__WHAT THE TASK ASKS__. Where the records below reach the line containing "D1: diode 1N4004 (A DGND, K NET5) -> none", start transcribing, and end with the line containing "TP3: test point (NET2) -> none", exactly and with nothing else added.

EXTRACTED DATA section start

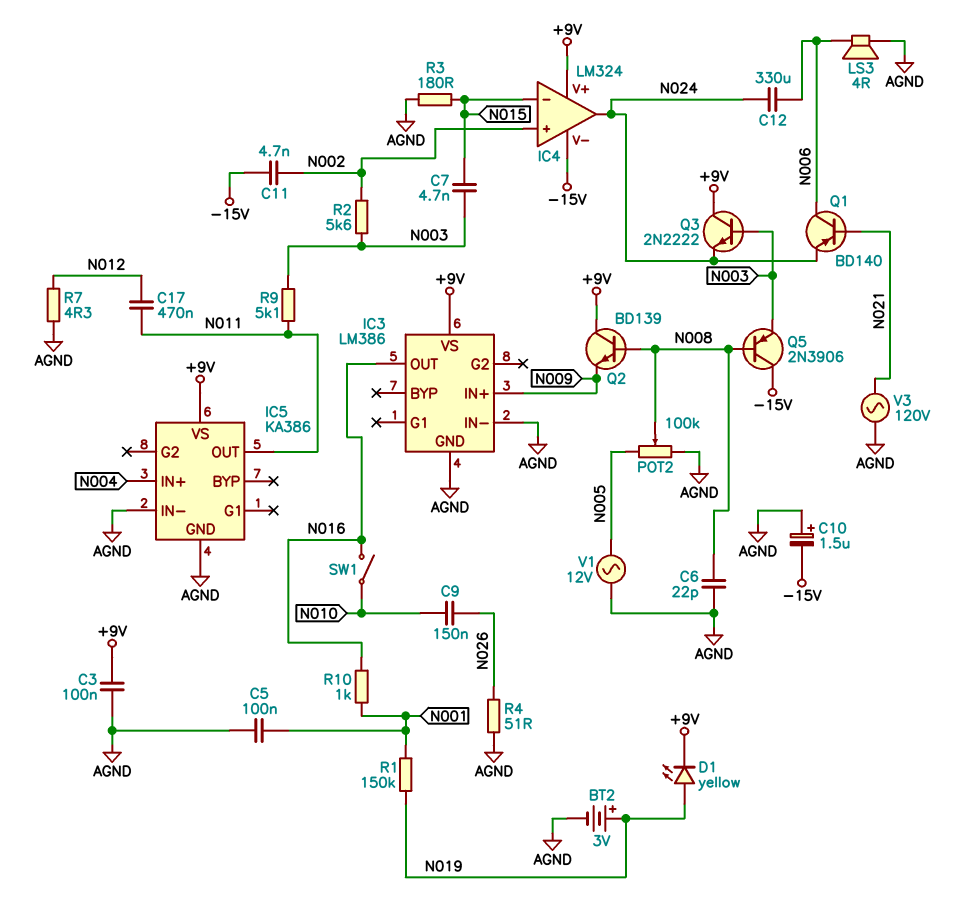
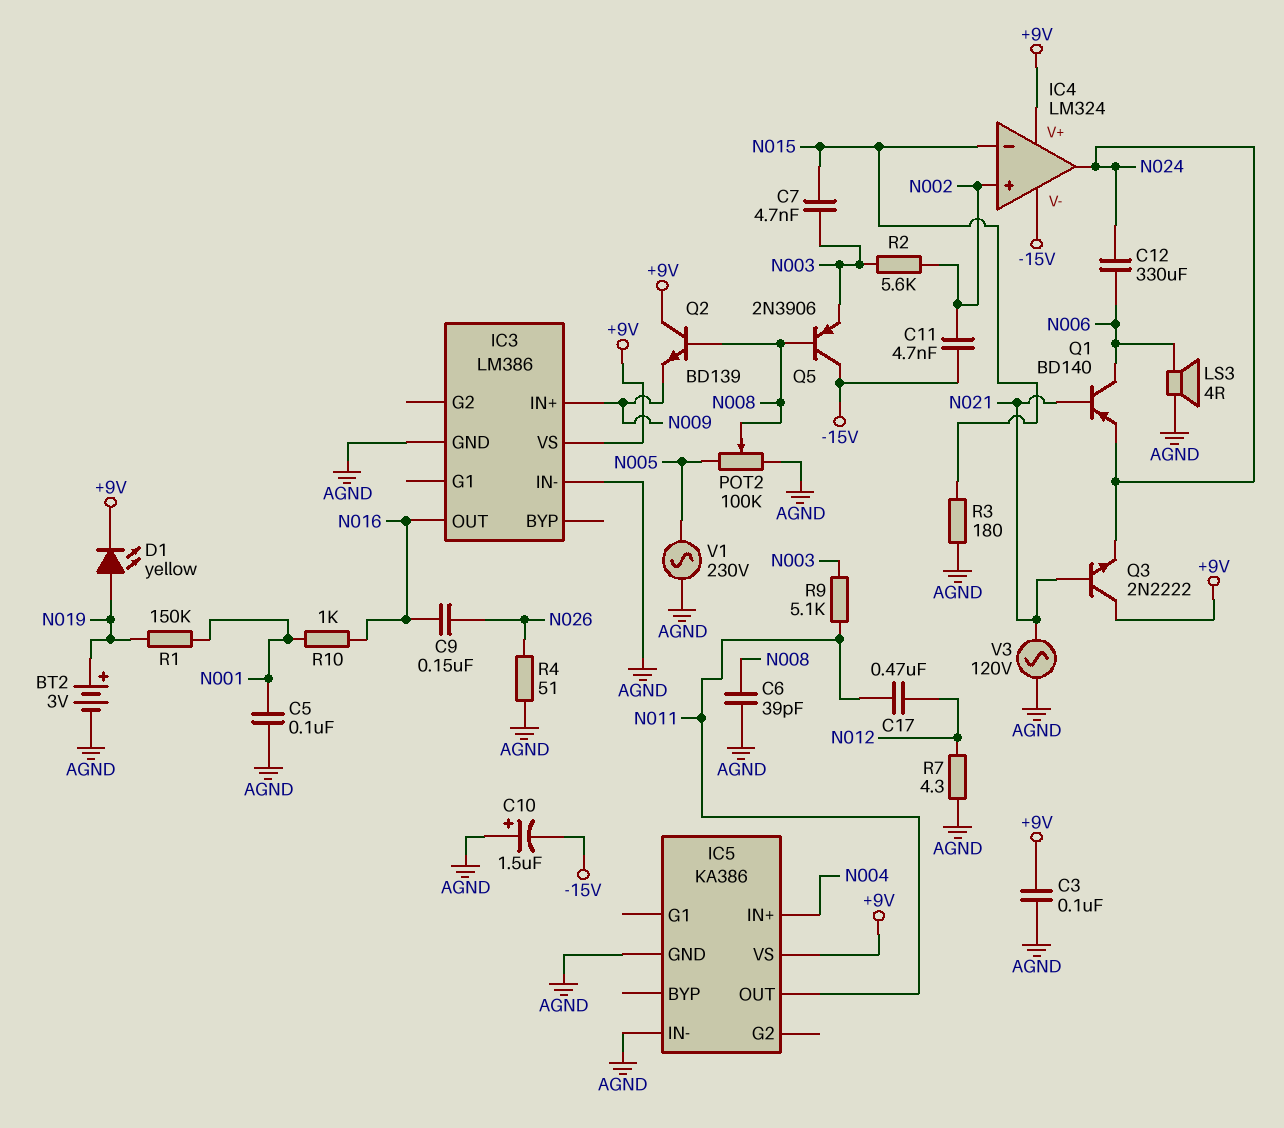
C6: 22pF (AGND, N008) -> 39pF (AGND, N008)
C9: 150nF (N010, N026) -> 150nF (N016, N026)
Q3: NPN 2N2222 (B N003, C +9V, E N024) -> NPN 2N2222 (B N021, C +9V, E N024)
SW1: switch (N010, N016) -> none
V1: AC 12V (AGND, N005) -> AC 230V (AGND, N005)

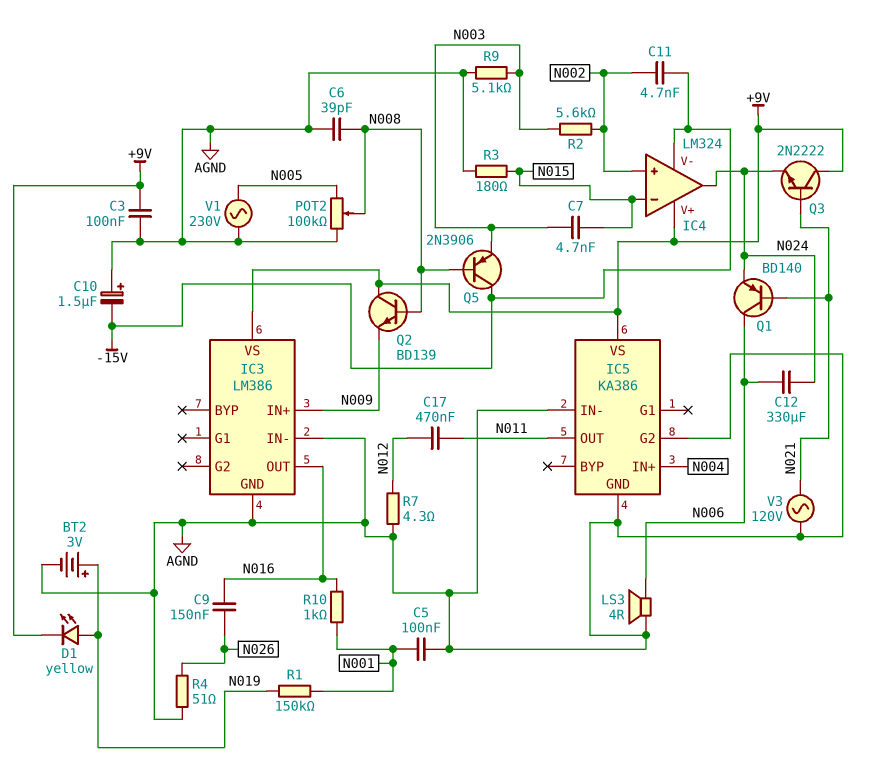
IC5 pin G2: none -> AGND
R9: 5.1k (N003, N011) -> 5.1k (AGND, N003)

EXTRACTED DATA section end
EXTRACTED DATA section start

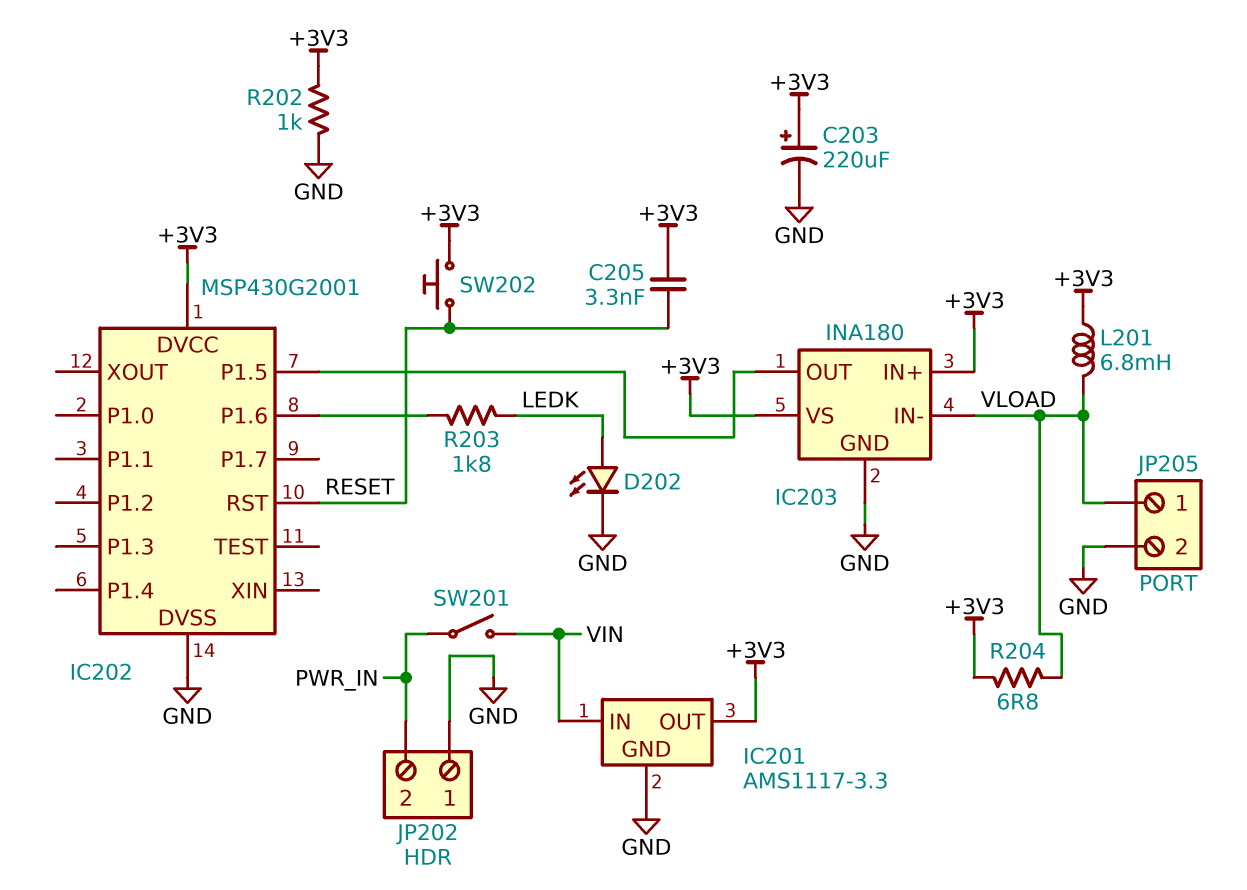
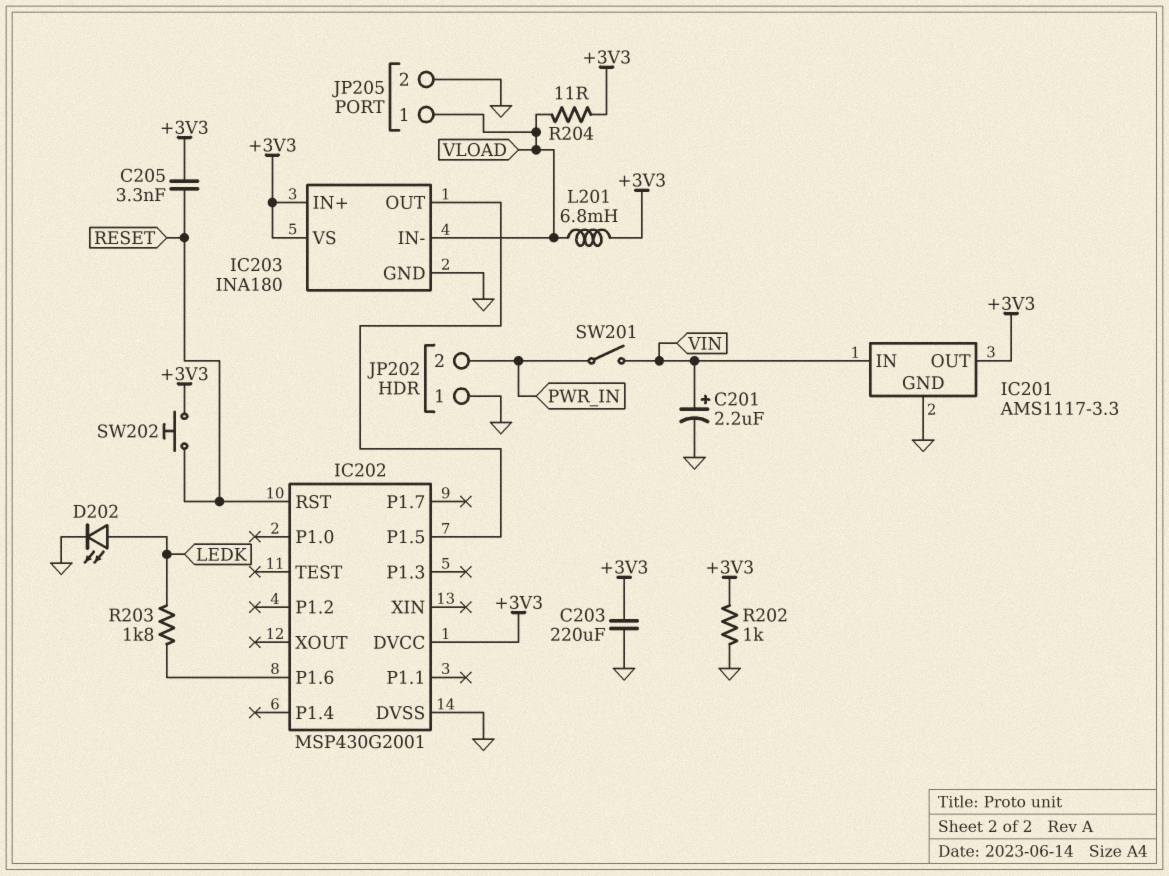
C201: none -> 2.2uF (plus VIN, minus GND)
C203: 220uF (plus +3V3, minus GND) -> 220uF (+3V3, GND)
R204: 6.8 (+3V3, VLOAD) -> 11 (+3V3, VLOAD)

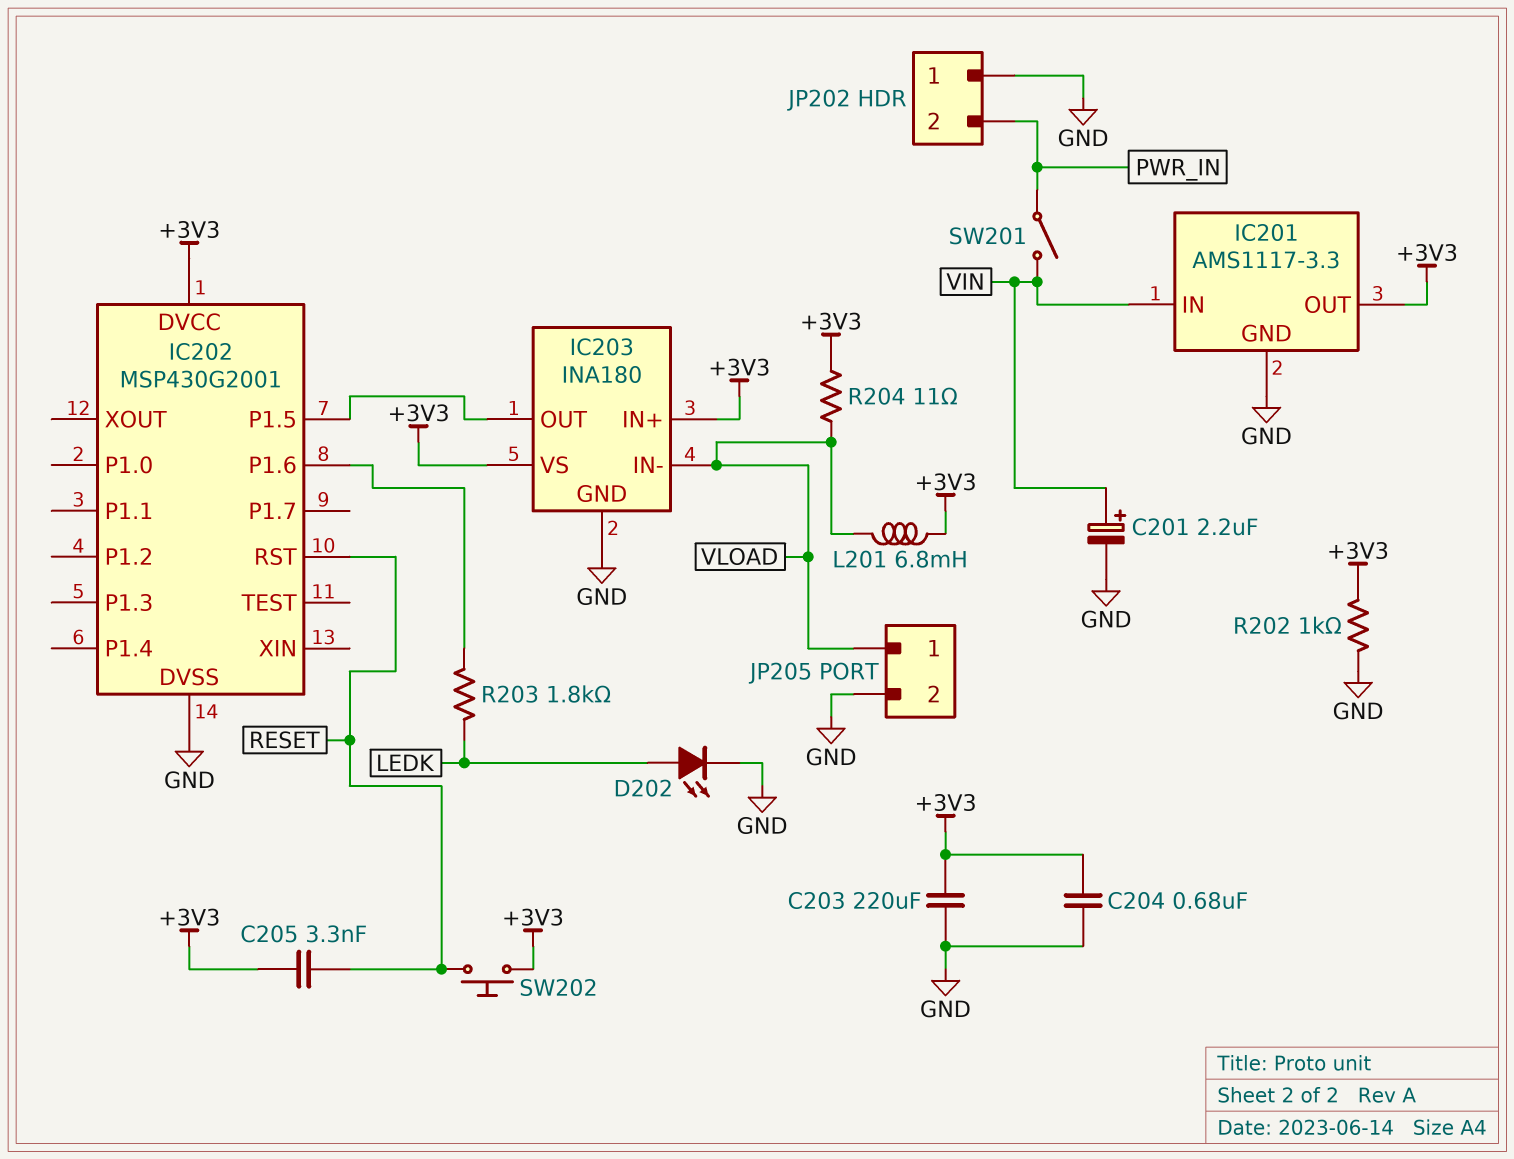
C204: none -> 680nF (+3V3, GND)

EXTRACTED DATA section end
EXTRACTED DATA section start

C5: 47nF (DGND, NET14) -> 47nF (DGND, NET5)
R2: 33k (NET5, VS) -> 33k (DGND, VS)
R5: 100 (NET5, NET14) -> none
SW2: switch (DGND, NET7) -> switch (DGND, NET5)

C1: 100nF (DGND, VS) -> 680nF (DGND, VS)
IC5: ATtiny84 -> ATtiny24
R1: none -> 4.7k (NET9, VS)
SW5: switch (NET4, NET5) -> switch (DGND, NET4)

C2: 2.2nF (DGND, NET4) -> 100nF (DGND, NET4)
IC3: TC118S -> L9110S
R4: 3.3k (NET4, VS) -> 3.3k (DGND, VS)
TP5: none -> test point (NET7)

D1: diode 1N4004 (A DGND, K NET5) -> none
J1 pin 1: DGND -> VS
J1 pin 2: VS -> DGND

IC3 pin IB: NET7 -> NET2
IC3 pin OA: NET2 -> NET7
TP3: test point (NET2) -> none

EXTRACTED DATA section end

__WRITTEN SOLUTION__.
D1: diode 1N4004 (A DGND, K NET5) -> none
J1 pin 1: DGND -> VS
J1 pin 2: VS -> DGND

IC3 pin IB: NET7 -> NET2
IC3 pin OA: NET2 -> NET7
TP3: test point (NET2) -> none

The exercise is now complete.